WORK REQUEST: Pictures aside, each record should be reproduced exactly.

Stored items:
= = =

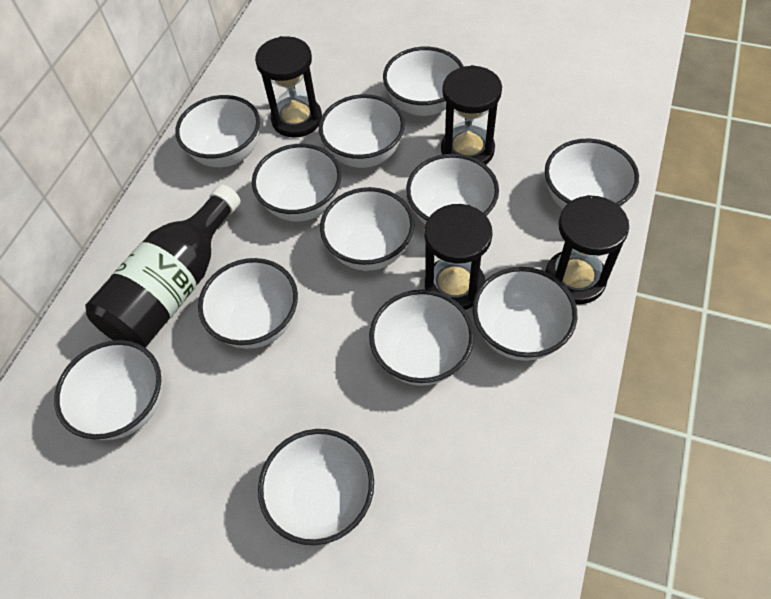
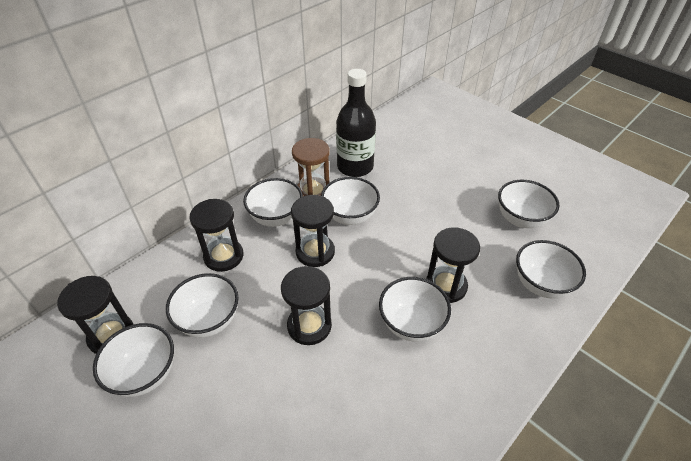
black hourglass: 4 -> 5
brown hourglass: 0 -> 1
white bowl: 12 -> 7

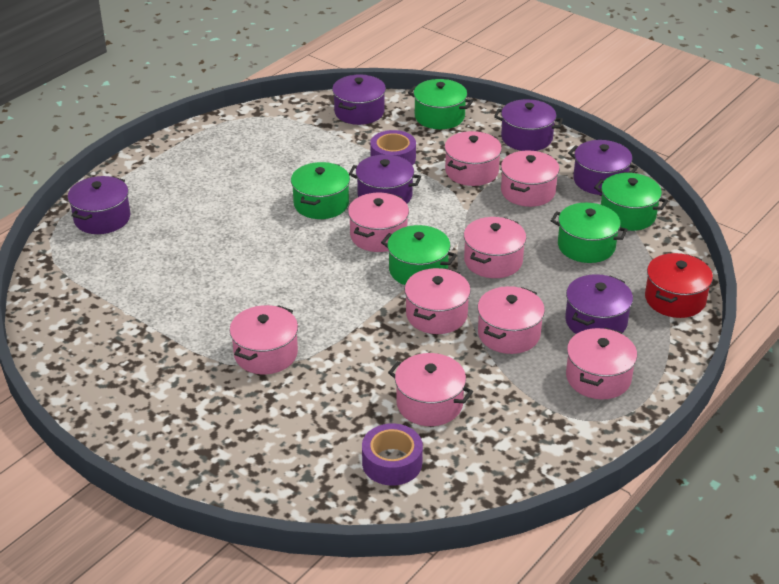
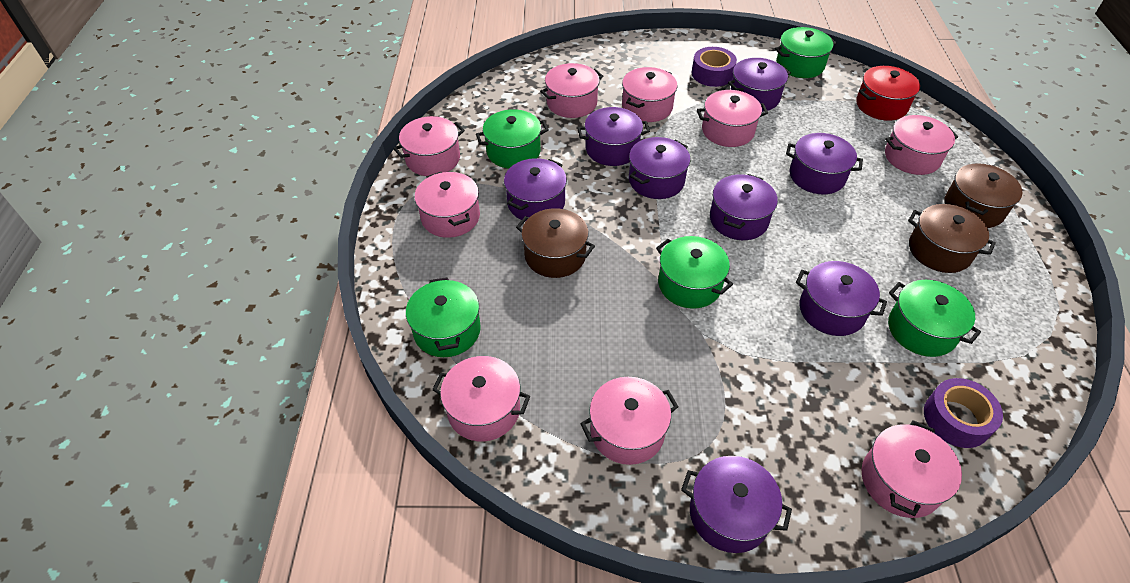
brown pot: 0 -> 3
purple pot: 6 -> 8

= = =

OUTPUT OF THE EXERCISE:
black hourglass: 4 -> 5
brown hourglass: 0 -> 1
white bowl: 12 -> 7

brown pot: 0 -> 3
purple pot: 6 -> 8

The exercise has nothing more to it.